WHAT IS NEEDED
Reproduce the listing below exactly, from its first line down to and including the line with "relocated,pink cube,<283 266>,,<431".
○ ○ ○ ○
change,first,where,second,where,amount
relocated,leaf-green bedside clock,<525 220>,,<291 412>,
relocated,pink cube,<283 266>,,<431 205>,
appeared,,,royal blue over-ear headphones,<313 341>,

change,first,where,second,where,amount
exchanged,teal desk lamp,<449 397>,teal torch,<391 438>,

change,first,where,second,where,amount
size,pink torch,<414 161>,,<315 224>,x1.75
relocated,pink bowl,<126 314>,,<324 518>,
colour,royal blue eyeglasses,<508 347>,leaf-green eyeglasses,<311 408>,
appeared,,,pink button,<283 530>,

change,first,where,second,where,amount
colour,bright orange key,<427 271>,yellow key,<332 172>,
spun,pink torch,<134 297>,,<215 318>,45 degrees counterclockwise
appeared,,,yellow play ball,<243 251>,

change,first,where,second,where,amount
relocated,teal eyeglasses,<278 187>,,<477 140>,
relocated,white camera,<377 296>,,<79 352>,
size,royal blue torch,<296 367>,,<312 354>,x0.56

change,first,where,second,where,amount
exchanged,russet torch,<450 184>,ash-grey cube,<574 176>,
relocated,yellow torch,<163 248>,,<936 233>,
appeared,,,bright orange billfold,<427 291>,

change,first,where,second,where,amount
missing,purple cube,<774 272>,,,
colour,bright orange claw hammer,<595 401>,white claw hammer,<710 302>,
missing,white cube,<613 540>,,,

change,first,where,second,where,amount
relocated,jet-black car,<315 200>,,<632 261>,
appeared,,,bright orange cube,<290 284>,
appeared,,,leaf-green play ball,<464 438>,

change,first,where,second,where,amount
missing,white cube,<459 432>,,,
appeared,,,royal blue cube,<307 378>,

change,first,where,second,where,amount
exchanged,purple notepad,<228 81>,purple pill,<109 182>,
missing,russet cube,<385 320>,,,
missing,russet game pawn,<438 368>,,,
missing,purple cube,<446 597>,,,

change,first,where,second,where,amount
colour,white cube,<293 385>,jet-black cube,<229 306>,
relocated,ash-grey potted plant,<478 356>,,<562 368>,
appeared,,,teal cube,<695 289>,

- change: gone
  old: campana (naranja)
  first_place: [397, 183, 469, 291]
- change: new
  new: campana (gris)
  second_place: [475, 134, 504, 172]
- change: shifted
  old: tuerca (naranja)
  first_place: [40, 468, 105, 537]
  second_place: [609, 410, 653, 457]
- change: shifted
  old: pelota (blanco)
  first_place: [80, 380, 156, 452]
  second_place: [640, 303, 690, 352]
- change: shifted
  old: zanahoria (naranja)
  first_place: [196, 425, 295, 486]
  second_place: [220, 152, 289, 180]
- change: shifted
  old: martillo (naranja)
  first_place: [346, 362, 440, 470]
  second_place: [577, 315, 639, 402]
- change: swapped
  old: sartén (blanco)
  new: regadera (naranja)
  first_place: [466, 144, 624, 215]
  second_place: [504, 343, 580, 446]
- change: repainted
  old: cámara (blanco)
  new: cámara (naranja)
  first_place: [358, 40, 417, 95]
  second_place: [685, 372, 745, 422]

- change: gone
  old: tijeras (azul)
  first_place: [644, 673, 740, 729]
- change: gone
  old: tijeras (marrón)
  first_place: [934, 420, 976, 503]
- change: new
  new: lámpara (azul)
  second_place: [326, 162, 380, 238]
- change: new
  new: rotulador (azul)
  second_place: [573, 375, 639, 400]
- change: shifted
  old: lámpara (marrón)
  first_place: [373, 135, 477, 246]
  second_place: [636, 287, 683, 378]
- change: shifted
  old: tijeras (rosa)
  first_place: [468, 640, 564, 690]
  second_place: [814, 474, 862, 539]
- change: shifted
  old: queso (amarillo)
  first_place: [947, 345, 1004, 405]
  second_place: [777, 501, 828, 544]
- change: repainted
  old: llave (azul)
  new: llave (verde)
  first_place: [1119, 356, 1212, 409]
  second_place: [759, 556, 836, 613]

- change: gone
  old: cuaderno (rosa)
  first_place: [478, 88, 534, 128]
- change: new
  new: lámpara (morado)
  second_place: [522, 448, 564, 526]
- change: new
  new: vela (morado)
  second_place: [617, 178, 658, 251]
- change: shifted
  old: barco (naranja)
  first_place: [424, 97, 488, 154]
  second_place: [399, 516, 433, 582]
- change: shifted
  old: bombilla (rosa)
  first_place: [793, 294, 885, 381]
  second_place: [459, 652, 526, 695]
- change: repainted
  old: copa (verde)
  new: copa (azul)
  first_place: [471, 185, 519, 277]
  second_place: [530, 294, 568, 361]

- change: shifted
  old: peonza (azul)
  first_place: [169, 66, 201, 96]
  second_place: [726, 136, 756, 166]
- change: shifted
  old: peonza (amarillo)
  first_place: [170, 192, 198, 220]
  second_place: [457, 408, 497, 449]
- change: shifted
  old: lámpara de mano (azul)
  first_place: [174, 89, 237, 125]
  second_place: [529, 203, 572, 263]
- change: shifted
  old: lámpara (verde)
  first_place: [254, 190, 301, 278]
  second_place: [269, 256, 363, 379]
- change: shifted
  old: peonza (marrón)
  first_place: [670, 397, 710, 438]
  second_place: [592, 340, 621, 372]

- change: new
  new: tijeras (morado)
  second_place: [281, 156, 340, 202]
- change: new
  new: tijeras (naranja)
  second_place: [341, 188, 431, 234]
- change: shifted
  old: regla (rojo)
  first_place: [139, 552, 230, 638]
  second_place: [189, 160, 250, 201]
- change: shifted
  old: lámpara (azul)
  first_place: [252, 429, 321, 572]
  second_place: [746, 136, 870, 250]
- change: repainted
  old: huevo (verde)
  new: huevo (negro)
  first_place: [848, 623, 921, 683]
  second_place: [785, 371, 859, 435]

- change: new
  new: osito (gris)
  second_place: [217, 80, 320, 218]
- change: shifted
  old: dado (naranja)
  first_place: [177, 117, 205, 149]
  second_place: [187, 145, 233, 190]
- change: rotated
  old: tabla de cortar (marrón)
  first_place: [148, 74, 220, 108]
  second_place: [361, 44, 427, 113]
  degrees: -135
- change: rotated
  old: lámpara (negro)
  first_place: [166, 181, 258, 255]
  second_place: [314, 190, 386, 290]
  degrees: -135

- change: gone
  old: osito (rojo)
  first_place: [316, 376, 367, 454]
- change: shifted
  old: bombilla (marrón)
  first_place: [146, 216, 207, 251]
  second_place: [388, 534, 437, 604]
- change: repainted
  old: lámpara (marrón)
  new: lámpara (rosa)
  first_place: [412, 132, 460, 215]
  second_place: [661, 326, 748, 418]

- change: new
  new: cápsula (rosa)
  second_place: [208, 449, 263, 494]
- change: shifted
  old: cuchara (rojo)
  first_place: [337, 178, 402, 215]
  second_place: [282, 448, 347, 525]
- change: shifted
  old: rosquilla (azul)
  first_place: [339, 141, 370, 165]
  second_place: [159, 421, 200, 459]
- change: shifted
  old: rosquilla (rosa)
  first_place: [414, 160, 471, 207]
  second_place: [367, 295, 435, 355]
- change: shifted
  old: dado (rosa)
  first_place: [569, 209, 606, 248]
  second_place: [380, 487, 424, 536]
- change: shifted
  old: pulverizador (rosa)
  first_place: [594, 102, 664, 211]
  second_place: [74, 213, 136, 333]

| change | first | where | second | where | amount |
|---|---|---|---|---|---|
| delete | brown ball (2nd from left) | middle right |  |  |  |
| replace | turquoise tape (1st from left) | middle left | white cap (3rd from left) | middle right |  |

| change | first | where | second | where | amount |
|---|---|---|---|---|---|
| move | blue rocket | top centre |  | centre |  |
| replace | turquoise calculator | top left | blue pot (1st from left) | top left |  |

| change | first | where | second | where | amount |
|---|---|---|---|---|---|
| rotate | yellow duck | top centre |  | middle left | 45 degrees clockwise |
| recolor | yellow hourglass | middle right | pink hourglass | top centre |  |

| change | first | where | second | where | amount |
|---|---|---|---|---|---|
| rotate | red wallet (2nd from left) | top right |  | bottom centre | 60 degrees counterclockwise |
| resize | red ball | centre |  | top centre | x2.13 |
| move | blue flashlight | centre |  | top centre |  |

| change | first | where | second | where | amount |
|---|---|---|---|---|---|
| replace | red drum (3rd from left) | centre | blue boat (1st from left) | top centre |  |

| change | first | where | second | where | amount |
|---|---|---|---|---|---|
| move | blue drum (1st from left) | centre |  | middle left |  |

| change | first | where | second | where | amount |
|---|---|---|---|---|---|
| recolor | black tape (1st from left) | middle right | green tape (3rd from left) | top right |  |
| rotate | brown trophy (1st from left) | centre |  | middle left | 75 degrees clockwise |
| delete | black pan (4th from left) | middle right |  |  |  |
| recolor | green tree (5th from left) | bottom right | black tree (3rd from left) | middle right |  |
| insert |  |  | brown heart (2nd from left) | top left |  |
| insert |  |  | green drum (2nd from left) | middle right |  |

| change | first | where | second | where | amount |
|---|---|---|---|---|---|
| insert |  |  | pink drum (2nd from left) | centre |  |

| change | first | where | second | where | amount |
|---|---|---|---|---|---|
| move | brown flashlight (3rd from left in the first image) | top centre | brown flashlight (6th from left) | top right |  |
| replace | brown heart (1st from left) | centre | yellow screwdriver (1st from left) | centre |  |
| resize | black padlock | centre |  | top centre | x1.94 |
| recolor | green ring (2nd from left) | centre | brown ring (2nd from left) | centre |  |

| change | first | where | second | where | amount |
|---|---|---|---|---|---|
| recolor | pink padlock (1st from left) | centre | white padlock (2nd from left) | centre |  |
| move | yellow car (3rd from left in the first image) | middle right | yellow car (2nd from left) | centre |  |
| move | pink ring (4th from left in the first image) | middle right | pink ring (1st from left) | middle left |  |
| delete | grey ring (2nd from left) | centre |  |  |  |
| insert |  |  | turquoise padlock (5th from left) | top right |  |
○ ○ ○ ○
YOUR SOLUTION
change,first,where,second,where,amount
relocated,leaf-green bedside clock,<525 220>,,<291 412>,
relocated,pink cube,<283 266>,,<431 205>,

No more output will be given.